▶ **Listed records**:
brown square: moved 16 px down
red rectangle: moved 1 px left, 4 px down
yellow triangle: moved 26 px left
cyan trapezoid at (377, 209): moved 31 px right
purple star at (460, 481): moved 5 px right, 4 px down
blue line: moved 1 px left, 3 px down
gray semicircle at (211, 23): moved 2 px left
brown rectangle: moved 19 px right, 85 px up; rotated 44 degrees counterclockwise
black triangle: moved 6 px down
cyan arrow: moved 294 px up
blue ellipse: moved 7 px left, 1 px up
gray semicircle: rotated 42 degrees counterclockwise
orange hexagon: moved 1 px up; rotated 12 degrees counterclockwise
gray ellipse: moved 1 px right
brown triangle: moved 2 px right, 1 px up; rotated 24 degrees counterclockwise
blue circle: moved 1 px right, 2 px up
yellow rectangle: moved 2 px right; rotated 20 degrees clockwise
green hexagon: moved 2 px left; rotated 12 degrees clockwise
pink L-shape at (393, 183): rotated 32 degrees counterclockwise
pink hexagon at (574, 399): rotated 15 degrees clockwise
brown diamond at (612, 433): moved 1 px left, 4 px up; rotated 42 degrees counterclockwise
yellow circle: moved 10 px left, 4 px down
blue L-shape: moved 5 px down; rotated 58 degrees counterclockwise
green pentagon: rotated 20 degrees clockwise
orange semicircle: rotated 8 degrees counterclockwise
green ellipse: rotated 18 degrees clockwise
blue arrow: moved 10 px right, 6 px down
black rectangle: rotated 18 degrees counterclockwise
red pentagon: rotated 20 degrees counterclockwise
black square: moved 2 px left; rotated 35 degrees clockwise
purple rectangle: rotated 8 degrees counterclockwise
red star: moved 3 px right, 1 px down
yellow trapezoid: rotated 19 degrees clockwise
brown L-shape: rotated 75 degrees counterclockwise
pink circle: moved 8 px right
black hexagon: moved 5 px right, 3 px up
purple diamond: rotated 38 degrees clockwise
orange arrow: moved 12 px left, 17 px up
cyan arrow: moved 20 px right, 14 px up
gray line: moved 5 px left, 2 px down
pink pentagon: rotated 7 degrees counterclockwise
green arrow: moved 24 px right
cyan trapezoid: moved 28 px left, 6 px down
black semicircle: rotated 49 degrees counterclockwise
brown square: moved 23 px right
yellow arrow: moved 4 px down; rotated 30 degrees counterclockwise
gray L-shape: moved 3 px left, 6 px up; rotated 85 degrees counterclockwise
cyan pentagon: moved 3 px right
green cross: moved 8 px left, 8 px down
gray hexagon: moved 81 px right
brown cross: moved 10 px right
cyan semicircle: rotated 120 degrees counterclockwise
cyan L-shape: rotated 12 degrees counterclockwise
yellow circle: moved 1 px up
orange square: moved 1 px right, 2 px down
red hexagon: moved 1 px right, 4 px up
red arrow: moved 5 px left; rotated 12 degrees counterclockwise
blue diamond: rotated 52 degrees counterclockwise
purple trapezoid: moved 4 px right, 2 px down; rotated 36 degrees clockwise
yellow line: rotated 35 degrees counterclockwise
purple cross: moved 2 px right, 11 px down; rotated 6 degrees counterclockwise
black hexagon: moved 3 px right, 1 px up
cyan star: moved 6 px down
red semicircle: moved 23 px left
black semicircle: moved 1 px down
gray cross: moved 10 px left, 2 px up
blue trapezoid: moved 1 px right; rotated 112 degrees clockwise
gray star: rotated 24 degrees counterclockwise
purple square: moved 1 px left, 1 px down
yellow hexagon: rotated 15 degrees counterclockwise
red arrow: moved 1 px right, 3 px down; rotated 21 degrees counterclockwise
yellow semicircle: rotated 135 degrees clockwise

▶ **Set problem**:
Render every row above as a numbered list, leaving out any blank lines.

▶ **Reply**:
1. brown square: moved 16 px down
2. red rectangle: moved 1 px left, 4 px down
3. yellow triangle: moved 26 px left
4. cyan trapezoid at (377, 209): moved 31 px right
5. purple star at (460, 481): moved 5 px right, 4 px down
6. blue line: moved 1 px left, 3 px down
7. gray semicircle at (211, 23): moved 2 px left
8. brown rectangle: moved 19 px right, 85 px up; rotated 44 degrees counterclockwise
9. black triangle: moved 6 px down
10. cyan arrow: moved 294 px up
11. blue ellipse: moved 7 px left, 1 px up
12. gray semicircle: rotated 42 degrees counterclockwise
13. orange hexagon: moved 1 px up; rotated 12 degrees counterclockwise
14. gray ellipse: moved 1 px right
15. brown triangle: moved 2 px right, 1 px up; rotated 24 degrees counterclockwise
16. blue circle: moved 1 px right, 2 px up
17. yellow rectangle: moved 2 px right; rotated 20 degrees clockwise
18. green hexagon: moved 2 px left; rotated 12 degrees clockwise
19. pink L-shape at (393, 183): rotated 32 degrees counterclockwise
20. pink hexagon at (574, 399): rotated 15 degrees clockwise
21. brown diamond at (612, 433): moved 1 px left, 4 px up; rotated 42 degrees counterclockwise
22. yellow circle: moved 10 px left, 4 px down
23. blue L-shape: moved 5 px down; rotated 58 degrees counterclockwise
24. green pentagon: rotated 20 degrees clockwise
25. orange semicircle: rotated 8 degrees counterclockwise
26. green ellipse: rotated 18 degrees clockwise
27. blue arrow: moved 10 px right, 6 px down
28. black rectangle: rotated 18 degrees counterclockwise
29. red pentagon: rotated 20 degrees counterclockwise
30. black square: moved 2 px left; rotated 35 degrees clockwise
31. purple rectangle: rotated 8 degrees counterclockwise
32. red star: moved 3 px right, 1 px down
33. yellow trapezoid: rotated 19 degrees clockwise
34. brown L-shape: rotated 75 degrees counterclockwise
35. pink circle: moved 8 px right
36. black hexagon: moved 5 px right, 3 px up
37. purple diamond: rotated 38 degrees clockwise
38. orange arrow: moved 12 px left, 17 px up
39. cyan arrow: moved 20 px right, 14 px up
40. gray line: moved 5 px left, 2 px down
41. pink pentagon: rotated 7 degrees counterclockwise
42. green arrow: moved 24 px right
43. cyan trapezoid: moved 28 px left, 6 px down
44. black semicircle: rotated 49 degrees counterclockwise
45. brown square: moved 23 px right
46. yellow arrow: moved 4 px down; rotated 30 degrees counterclockwise
47. gray L-shape: moved 3 px left, 6 px up; rotated 85 degrees counterclockwise
48. cyan pentagon: moved 3 px right
49. green cross: moved 8 px left, 8 px down
50. gray hexagon: moved 81 px right
51. brown cross: moved 10 px right
52. cyan semicircle: rotated 120 degrees counterclockwise
53. cyan L-shape: rotated 12 degrees counterclockwise
54. yellow circle: moved 1 px up
55. orange square: moved 1 px right, 2 px down
56. red hexagon: moved 1 px right, 4 px up
57. red arrow: moved 5 px left; rotated 12 degrees counterclockwise
58. blue diamond: rotated 52 degrees counterclockwise
59. purple trapezoid: moved 4 px right, 2 px down; rotated 36 degrees clockwise
60. yellow line: rotated 35 degrees counterclockwise
61. purple cross: moved 2 px right, 11 px down; rotated 6 degrees counterclockwise
62. black hexagon: moved 3 px right, 1 px up
63. cyan star: moved 6 px down
64. red semicircle: moved 23 px left
65. black semicircle: moved 1 px down
66. gray cross: moved 10 px left, 2 px up
67. blue trapezoid: moved 1 px right; rotated 112 degrees clockwise
68. gray star: rotated 24 degrees counterclockwise
69. purple square: moved 1 px left, 1 px down
70. yellow hexagon: rotated 15 degrees counterclockwise
71. red arrow: moved 1 px right, 3 px down; rotated 21 degrees counterclockwise
72. yellow semicircle: rotated 135 degrees clockwise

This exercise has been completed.